- WHAT THIS TASK INVOLVES
Could you give back every entry below exactly, with the pictures dropped?
+++ INPUT DATA
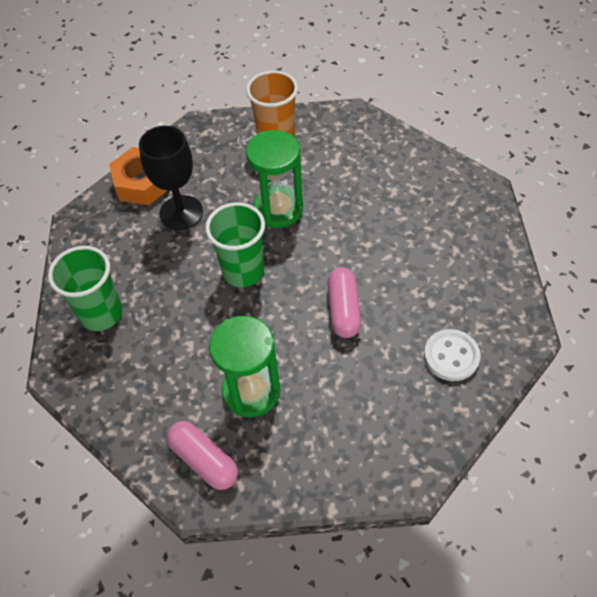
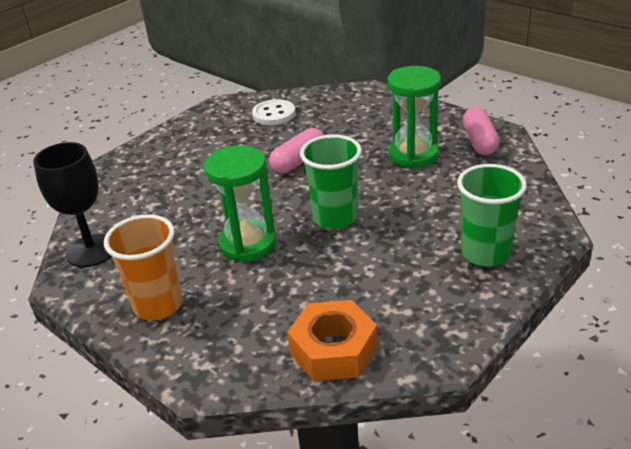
camera: 135 degrees left, 20 degrees down
(181, 212) = (330, 293): black goblet -> black goblet (91, 251)

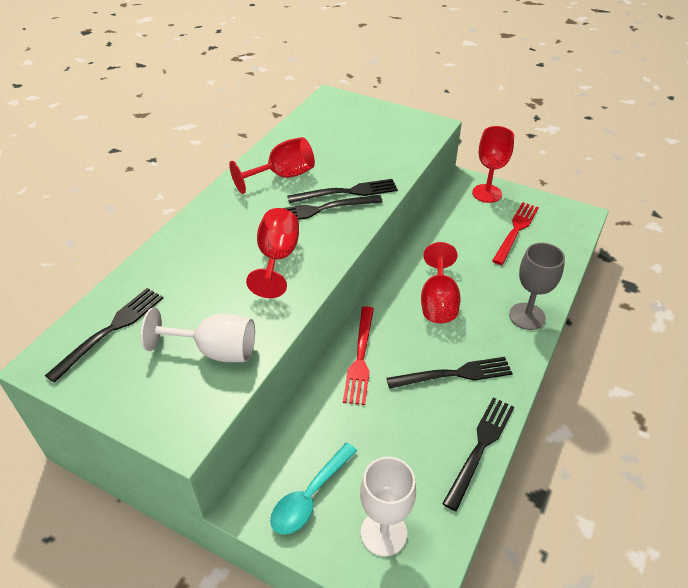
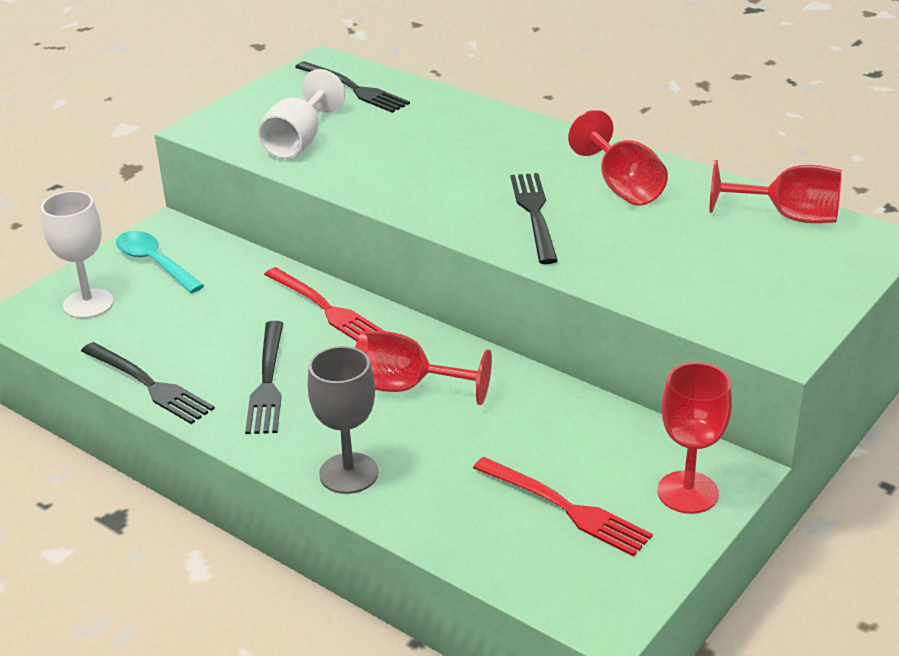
camera: 100 degrees right, 10 degrees down
(277, 258) = (437, 179): red goblet -> red goblet (788, 216)
(347, 192) = (573, 237): black fork -> none
(360, 358) = (326, 308): red fork -> red fork turned 150 degrees counterclockwise

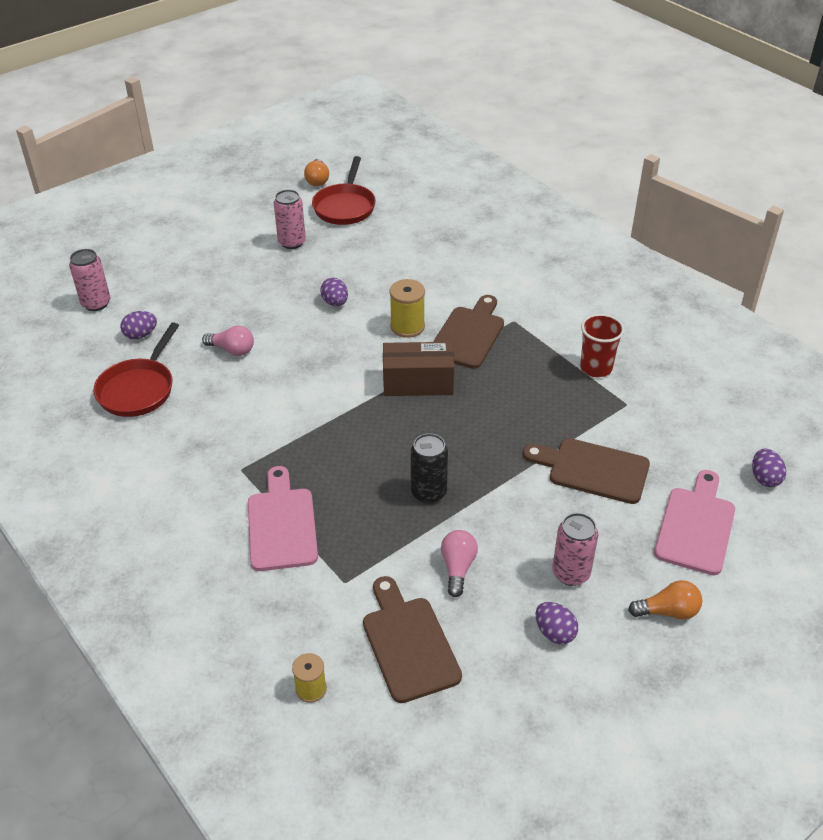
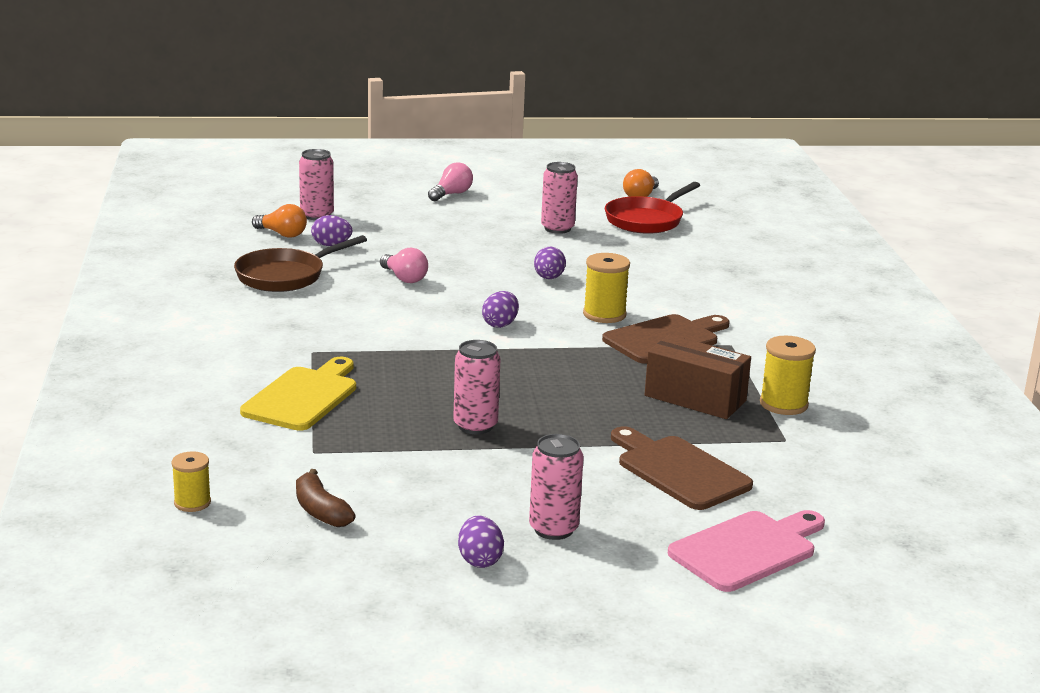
camera: 30 degrees right, 20 degrees down
(138, 389) = (285, 276): red pan -> brown pan
(281, 524) = (303, 397): pink cutting board -> yellow cutting board
(408, 644) = (320, 511): brown cutting board -> brown banana
(418, 383) = (564, 353): brown box -> brown box (695, 398)
(428, 492) = (475, 426): black can -> pink can
(457, 567) = (437, 482): pink light bulb -> pink light bulb (451, 194)
(596, 368) = (783, 404): red cup -> yellow spool
(668, 611) = (628, 594): orange light bulb -> orange light bulb (282, 234)
(764, 478) = (887, 546): purple egg -> purple egg (500, 324)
++++++
- PROBLEM SOLUTION
camera: 135 degrees left, 20 degrees down
(181, 212) = (330, 293): black goblet -> black goblet (91, 251)

camera: 100 degrees right, 10 degrees down
(277, 258) = (437, 179): red goblet -> red goblet (788, 216)
(347, 192) = (573, 237): black fork -> none
(360, 358) = (326, 308): red fork -> red fork turned 150 degrees counterclockwise

camera: 30 degrees right, 20 degrees down
(138, 389) = (285, 276): red pan -> brown pan
(281, 524) = (303, 397): pink cutting board -> yellow cutting board
(408, 644) = (320, 511): brown cutting board -> brown banana
(418, 383) = (564, 353): brown box -> brown box (695, 398)
(428, 492) = (475, 426): black can -> pink can
(457, 567) = (437, 482): pink light bulb -> pink light bulb (451, 194)
(596, 368) = (783, 404): red cup -> yellow spool
(668, 611) = (628, 594): orange light bulb -> orange light bulb (282, 234)
(764, 478) = (887, 546): purple egg -> purple egg (500, 324)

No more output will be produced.